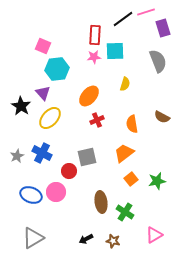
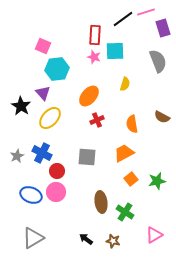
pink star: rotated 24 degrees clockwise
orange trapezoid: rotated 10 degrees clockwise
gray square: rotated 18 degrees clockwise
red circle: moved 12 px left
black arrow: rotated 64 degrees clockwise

==

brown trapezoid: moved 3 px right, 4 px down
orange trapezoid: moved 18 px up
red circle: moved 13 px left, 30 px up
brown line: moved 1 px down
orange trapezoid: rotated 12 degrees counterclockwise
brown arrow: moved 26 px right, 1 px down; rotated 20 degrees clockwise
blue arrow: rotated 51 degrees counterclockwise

## PROBLEM DESCRIPTION
Search the entries for the word "rotated" and gather every line where it appears.

## YOUR RESPONSE
pink star: rotated 24 degrees clockwise
orange trapezoid: rotated 10 degrees clockwise
gray square: rotated 18 degrees clockwise
black arrow: rotated 64 degrees clockwise
orange trapezoid: rotated 12 degrees counterclockwise
brown arrow: moved 26 px right, 1 px down; rotated 20 degrees clockwise
blue arrow: rotated 51 degrees counterclockwise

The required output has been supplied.